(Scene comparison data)
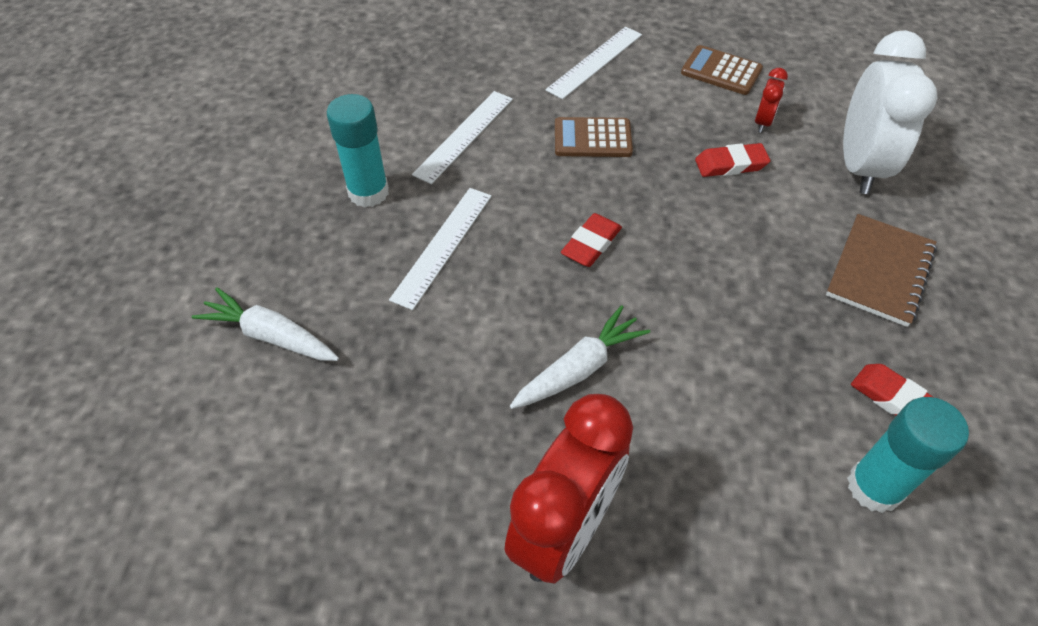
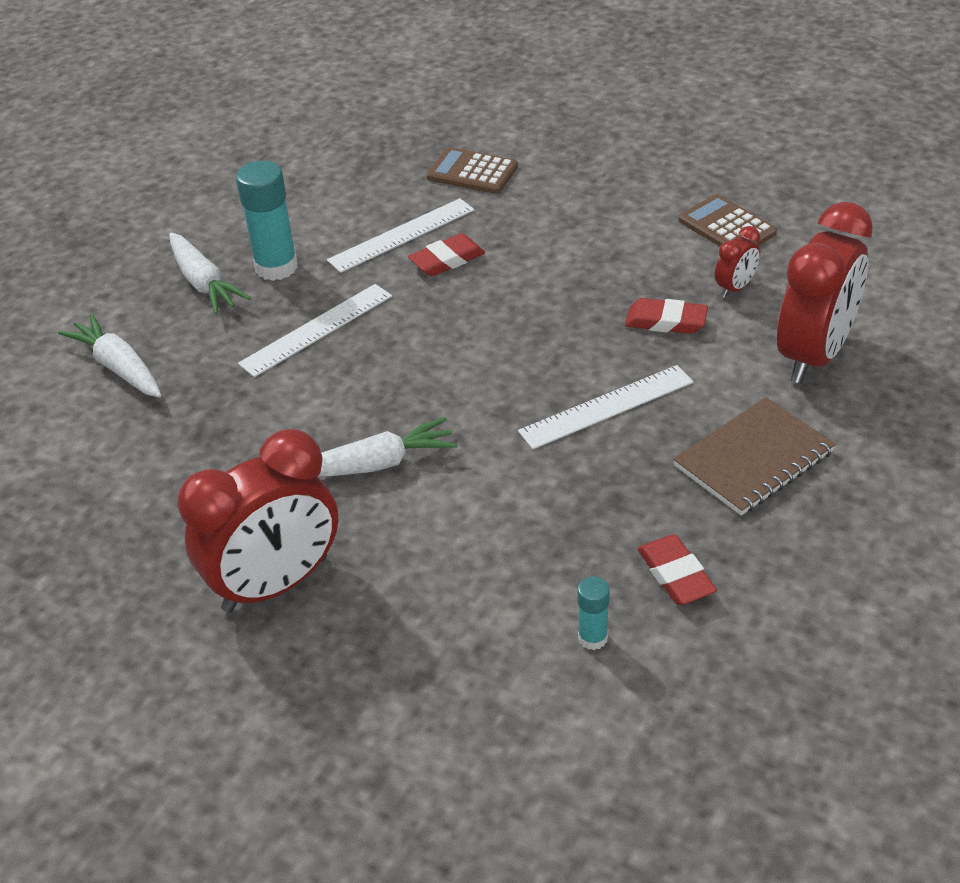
camera: 25 degrees right, 10 degrees down
(307, 224) = (204, 283): none -> white carrot
(591, 244) = (462, 361): red eraser -> red eraser (447, 260)
(592, 138) = (533, 265): brown calculator -> brown calculator (472, 172)
(595, 62) = (589, 190): white ruler -> white ruler (607, 407)
(859, 166) = (814, 355): white clock -> red clock
(874, 487) = (592, 638): turquoise glue stick -> turquoise glue stick, size x0.52

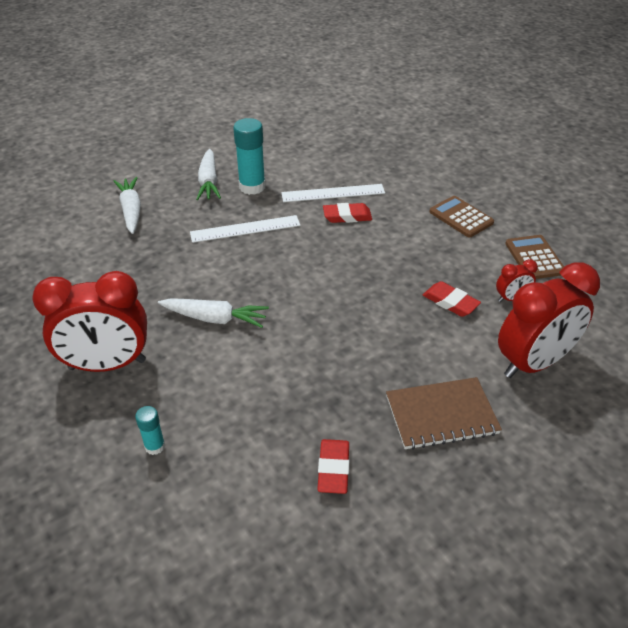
camera: 25 degrees right, 0 degrees up
(472, 172) = (401, 171): brown calculator -> brown calculator (461, 217)
(592, 638) = (251, 485): turquoise glue stick -> turquoise glue stick (155, 446)
(607, 407) = (373, 341): white ruler -> none

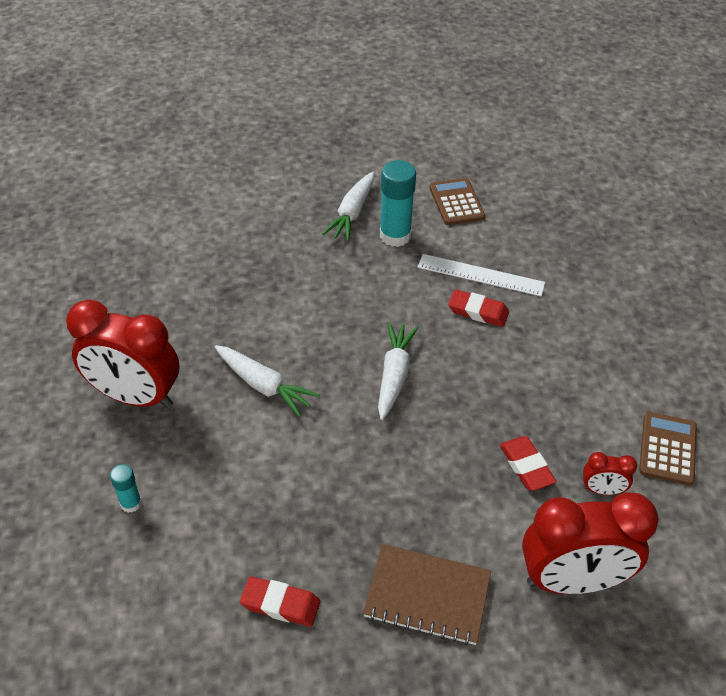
camera: 25 degrees right, 5 degrees up
(131, 210) = (252, 223): white carrot -> white carrot (394, 375)
(245, 229) = (356, 287): white ruler -> none
(333, 469) = (280, 604): red eraser -> red eraser turned 75 degrees clockwise
(461, 217) = (613, 361): brown calculator -> brown calculator (456, 202)

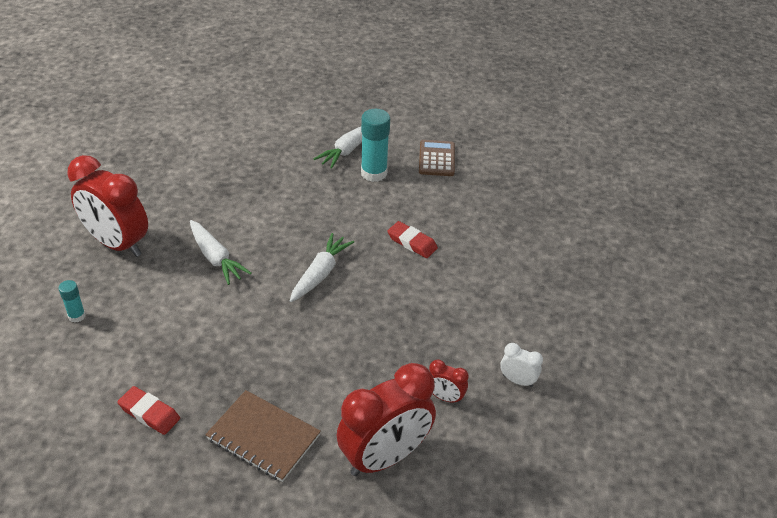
camera: 15 degrees right, 5 degrees down
(481, 275) = (428, 216): white ruler -> none
(526, 466) = (391, 364): red eraser -> none
(572, 581) = (385, 457): red clock -> red clock turned 45 degrees counterclockwise
(668, 449) = (517, 380): brown calculator -> white clock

**INSTRUCTIONS TO FOLLOW**
Lines with the word "eraser" in them are the answer; report each one from the data.

**OUTPUT FOR THIS TASK**
(591, 244) = (462, 361): red eraser -> red eraser (447, 260)
(333, 469) = (280, 604): red eraser -> red eraser turned 75 degrees clockwise
(526, 466) = (391, 364): red eraser -> none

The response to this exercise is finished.